When you reach the line with "U1 pin RB1: SCK -> LAMP" in the data below, begin printing lines exactly, and stop once the line with "U1: OR CD4071" has been printed.
======== Supplied entries
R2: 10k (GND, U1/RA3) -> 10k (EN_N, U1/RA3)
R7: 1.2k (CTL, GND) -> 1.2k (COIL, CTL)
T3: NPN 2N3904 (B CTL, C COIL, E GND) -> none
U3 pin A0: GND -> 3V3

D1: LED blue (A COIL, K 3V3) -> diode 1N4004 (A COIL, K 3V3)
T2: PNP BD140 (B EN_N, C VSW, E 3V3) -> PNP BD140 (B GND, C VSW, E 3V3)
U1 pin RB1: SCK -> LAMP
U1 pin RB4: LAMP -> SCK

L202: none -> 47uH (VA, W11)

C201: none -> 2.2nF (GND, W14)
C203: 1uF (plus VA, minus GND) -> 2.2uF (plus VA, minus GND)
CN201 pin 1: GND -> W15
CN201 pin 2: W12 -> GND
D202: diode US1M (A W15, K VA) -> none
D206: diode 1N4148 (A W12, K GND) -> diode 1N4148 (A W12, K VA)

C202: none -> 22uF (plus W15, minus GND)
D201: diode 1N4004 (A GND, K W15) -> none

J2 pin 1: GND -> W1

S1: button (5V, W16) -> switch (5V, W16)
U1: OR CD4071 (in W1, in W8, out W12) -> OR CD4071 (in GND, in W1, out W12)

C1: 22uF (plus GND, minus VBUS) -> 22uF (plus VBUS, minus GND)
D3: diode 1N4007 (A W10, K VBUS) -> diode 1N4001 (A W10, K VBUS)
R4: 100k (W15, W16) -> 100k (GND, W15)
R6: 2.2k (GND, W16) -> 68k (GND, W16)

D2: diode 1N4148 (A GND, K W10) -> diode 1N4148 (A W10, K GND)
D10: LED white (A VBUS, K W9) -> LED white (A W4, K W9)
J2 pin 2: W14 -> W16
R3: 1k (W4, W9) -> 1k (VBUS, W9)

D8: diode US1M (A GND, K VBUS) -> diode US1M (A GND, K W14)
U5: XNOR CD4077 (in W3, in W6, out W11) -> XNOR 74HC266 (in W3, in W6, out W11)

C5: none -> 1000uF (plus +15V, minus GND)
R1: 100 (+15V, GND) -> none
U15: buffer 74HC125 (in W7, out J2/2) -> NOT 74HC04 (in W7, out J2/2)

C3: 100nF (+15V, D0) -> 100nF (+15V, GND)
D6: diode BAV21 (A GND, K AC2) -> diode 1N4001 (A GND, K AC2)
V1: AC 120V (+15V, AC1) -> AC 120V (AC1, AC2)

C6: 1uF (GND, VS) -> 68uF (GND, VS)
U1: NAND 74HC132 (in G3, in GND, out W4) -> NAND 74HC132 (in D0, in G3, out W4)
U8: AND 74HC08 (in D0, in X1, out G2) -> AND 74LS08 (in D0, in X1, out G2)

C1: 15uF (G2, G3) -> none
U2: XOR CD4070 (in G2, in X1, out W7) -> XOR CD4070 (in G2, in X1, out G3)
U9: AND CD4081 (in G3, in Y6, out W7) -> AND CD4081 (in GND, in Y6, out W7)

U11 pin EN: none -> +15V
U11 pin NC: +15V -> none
================
- Written solution:
U1 pin RB1: SCK -> LAMP
U1 pin RB4: LAMP -> SCK

L202: none -> 47uH (VA, W11)

C201: none -> 2.2nF (GND, W14)
C203: 1uF (plus VA, minus GND) -> 2.2uF (plus VA, minus GND)
CN201 pin 1: GND -> W15
CN201 pin 2: W12 -> GND
D202: diode US1M (A W15, K VA) -> none
D206: diode 1N4148 (A W12, K GND) -> diode 1N4148 (A W12, K VA)

C202: none -> 22uF (plus W15, minus GND)
D201: diode 1N4004 (A GND, K W15) -> none

J2 pin 1: GND -> W1

S1: button (5V, W16) -> switch (5V, W16)
U1: OR CD4071 (in W1, in W8, out W12) -> OR CD4071 (in GND, in W1, out W12)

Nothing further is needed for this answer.